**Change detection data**
-*-

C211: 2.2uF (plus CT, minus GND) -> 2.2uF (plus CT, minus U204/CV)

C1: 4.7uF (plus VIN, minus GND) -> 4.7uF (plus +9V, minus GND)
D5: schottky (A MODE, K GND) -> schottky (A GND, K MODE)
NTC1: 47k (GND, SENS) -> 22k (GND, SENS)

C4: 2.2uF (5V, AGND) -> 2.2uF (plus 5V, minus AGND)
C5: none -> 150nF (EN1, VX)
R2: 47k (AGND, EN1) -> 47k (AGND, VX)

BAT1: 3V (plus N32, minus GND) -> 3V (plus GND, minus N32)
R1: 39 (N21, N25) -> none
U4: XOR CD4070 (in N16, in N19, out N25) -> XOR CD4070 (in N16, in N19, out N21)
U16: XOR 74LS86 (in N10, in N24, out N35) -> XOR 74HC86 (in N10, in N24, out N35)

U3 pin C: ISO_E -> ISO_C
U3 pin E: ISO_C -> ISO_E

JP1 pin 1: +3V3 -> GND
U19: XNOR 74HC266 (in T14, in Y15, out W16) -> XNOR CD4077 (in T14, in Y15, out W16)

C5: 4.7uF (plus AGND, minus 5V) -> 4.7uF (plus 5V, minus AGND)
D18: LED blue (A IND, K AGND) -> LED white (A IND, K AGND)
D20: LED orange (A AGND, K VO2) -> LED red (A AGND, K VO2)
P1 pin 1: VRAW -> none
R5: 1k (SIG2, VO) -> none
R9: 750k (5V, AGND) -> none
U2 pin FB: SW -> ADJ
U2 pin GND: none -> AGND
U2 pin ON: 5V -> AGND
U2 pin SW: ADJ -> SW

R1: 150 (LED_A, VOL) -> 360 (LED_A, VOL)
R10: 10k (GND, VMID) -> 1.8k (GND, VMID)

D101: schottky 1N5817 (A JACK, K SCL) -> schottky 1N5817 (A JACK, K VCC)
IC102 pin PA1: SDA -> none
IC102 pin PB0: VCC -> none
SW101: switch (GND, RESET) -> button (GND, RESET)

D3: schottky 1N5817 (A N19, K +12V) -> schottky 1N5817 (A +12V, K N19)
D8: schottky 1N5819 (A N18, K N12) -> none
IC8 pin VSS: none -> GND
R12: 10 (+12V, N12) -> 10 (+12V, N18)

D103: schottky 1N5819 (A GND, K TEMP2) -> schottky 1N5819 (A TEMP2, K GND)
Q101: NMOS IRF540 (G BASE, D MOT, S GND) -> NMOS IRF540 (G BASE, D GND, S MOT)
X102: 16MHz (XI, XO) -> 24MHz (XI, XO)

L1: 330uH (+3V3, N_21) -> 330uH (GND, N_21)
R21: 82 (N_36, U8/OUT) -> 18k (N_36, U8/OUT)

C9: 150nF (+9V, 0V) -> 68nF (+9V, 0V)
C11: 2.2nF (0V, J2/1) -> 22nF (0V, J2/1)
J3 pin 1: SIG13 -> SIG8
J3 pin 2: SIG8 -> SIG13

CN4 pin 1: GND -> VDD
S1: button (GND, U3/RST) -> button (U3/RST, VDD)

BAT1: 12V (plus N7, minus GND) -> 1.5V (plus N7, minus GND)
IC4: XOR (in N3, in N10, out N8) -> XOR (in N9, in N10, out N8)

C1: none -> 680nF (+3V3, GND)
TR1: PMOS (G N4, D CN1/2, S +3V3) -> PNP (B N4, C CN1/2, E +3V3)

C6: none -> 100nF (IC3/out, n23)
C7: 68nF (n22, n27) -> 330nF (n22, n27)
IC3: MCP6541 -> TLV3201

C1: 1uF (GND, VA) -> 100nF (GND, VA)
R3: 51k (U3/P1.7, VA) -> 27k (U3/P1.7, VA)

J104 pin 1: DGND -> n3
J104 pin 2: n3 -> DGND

-*-

Check the lines above and copy each one that includes "plus".

C211: 2.2uF (plus CT, minus GND) -> 2.2uF (plus CT, minus U204/CV)
C1: 4.7uF (plus VIN, minus GND) -> 4.7uF (plus +9V, minus GND)
C4: 2.2uF (5V, AGND) -> 2.2uF (plus 5V, minus AGND)
BAT1: 3V (plus N32, minus GND) -> 3V (plus GND, minus N32)
C5: 4.7uF (plus AGND, minus 5V) -> 4.7uF (plus 5V, minus AGND)
BAT1: 12V (plus N7, minus GND) -> 1.5V (plus N7, minus GND)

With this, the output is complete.